▶ _Task description_: Each line from the one with "VR3: 500k (GND, SIG10, wiper" through the final line of the entries below must be printed exactly, and the pictures must not be.

▶ _Extracted records_:
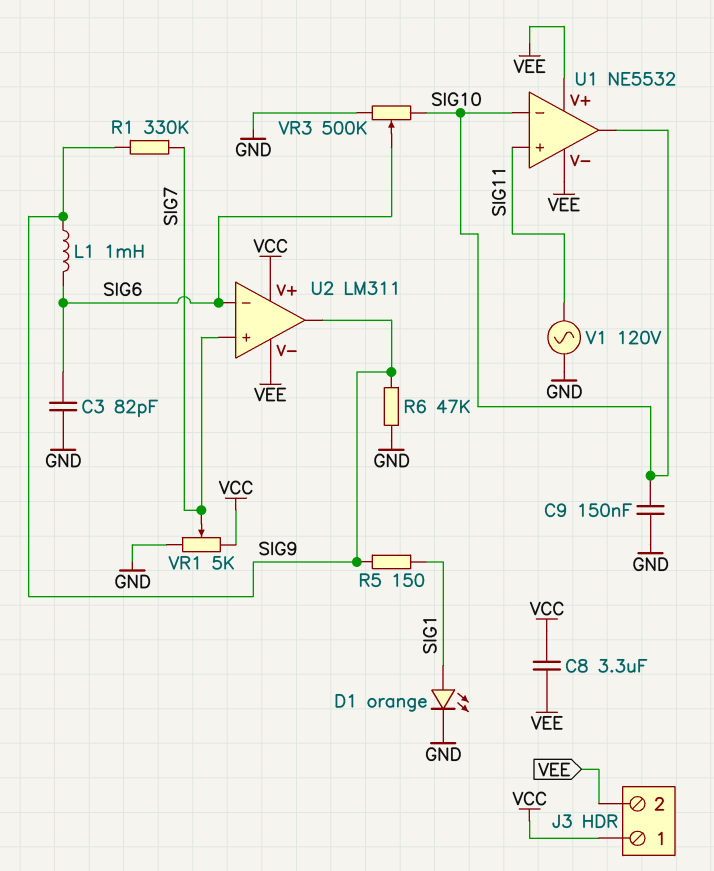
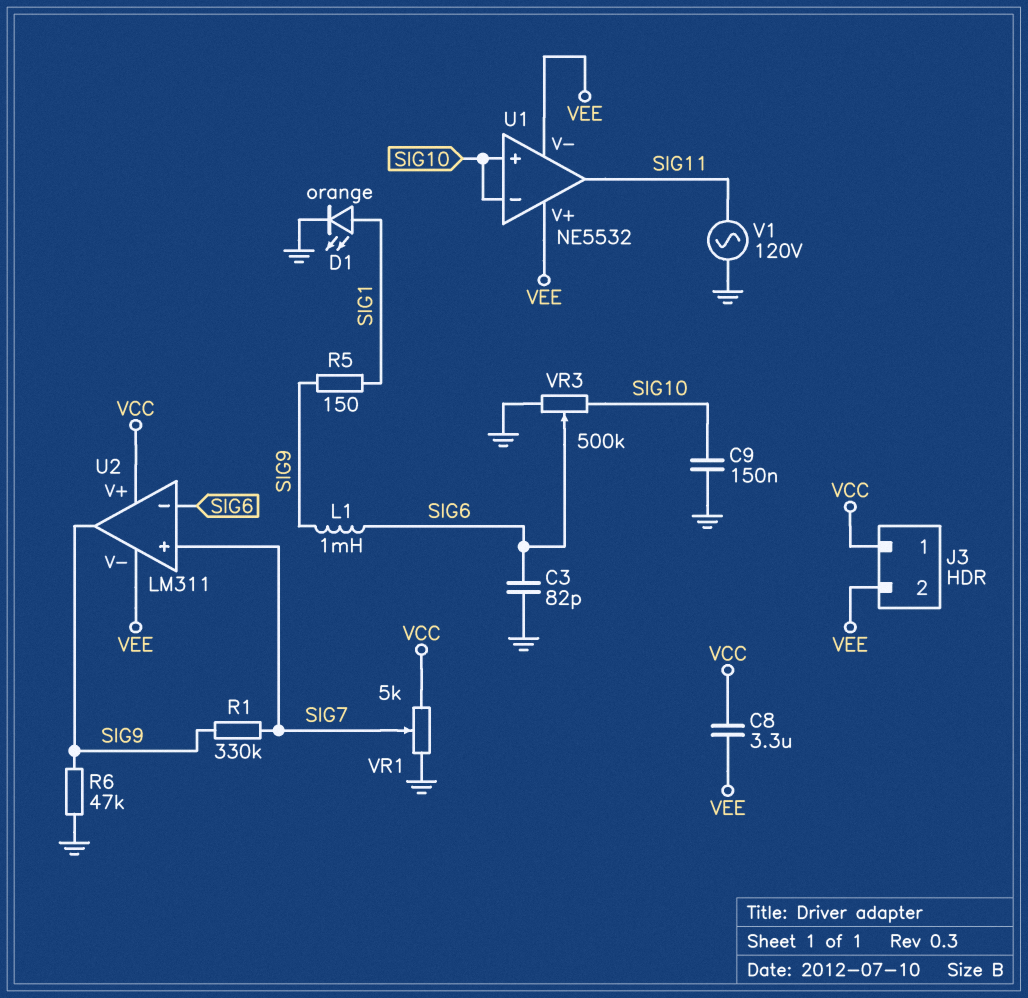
U1 pin in+: SIG11 -> SIG10
U1 pin out: SIG10 -> SIG11

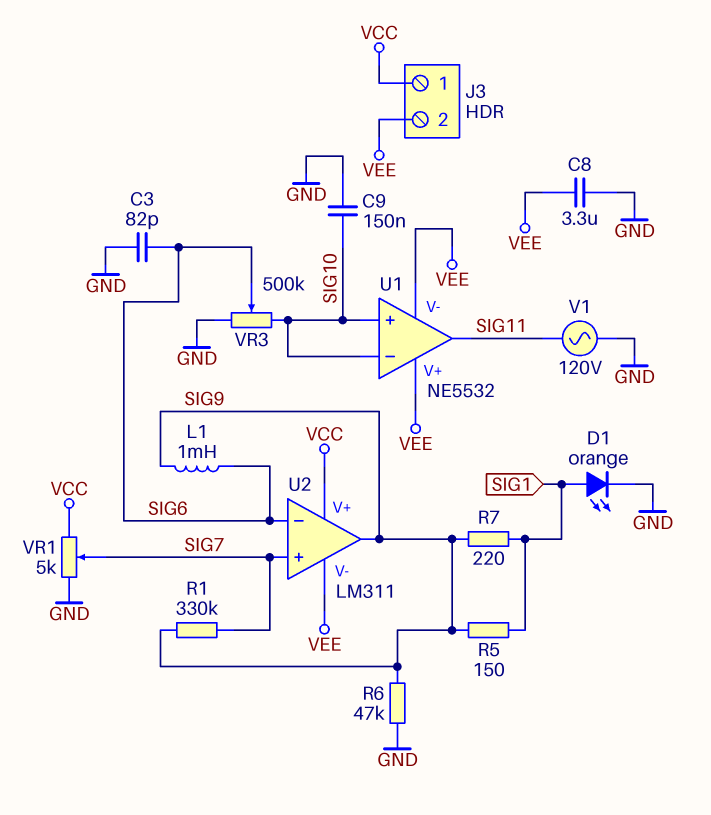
C8: 3.3uF (VCC, VEE) -> 3.3uF (GND, VEE)
R7: none -> 220 (SIG1, SIG9)

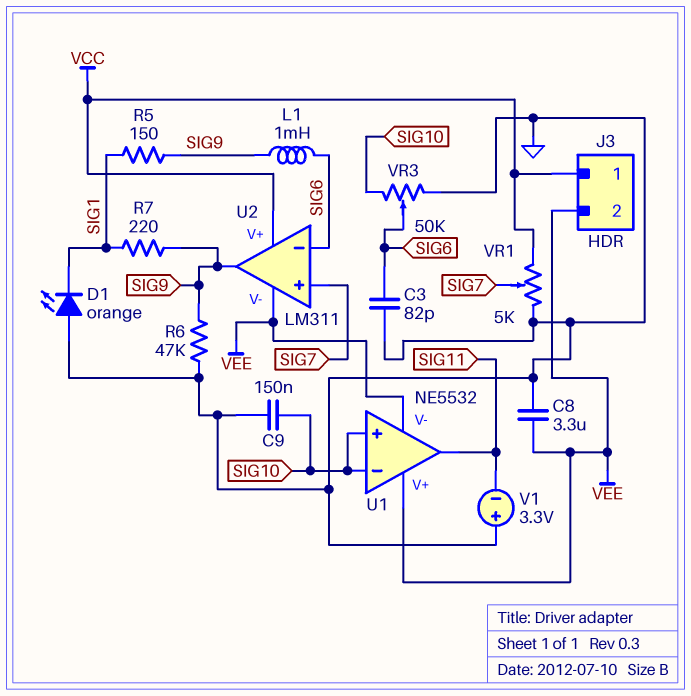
D1: LED orange (A SIG1, K GND) -> LED orange (A GND, K SIG1)
R1: 330k (SIG7, SIG9) -> none
V1: AC 120V (GND, SIG11) -> 3.3V (plus GND, minus SIG11)
VR3: 500k (GND, SIG10, wiper SIG6) -> 50k (GND, SIG10, wiper SIG6)

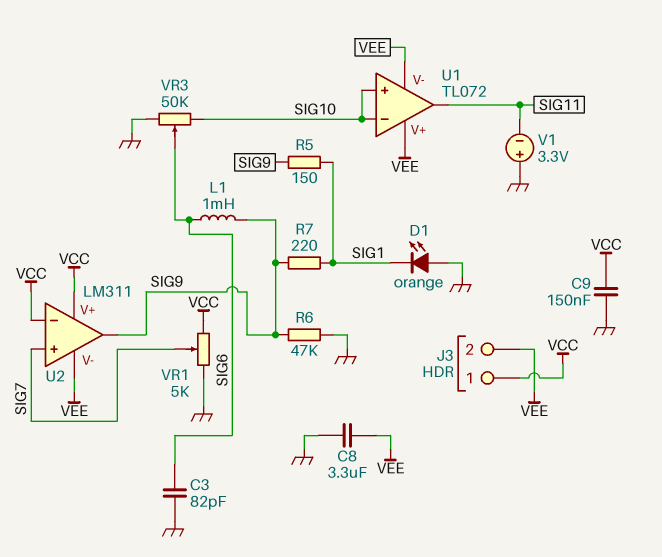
C9: 150nF (GND, SIG10) -> 150nF (GND, VCC)
U1: NE5532 -> TL072
U2 pin in-: SIG6 -> VCC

▶ _Result_:
VR3: 500k (GND, SIG10, wiper SIG6) -> 50k (GND, SIG10, wiper SIG6)

C9: 150nF (GND, SIG10) -> 150nF (GND, VCC)
U1: NE5532 -> TL072
U2 pin in-: SIG6 -> VCC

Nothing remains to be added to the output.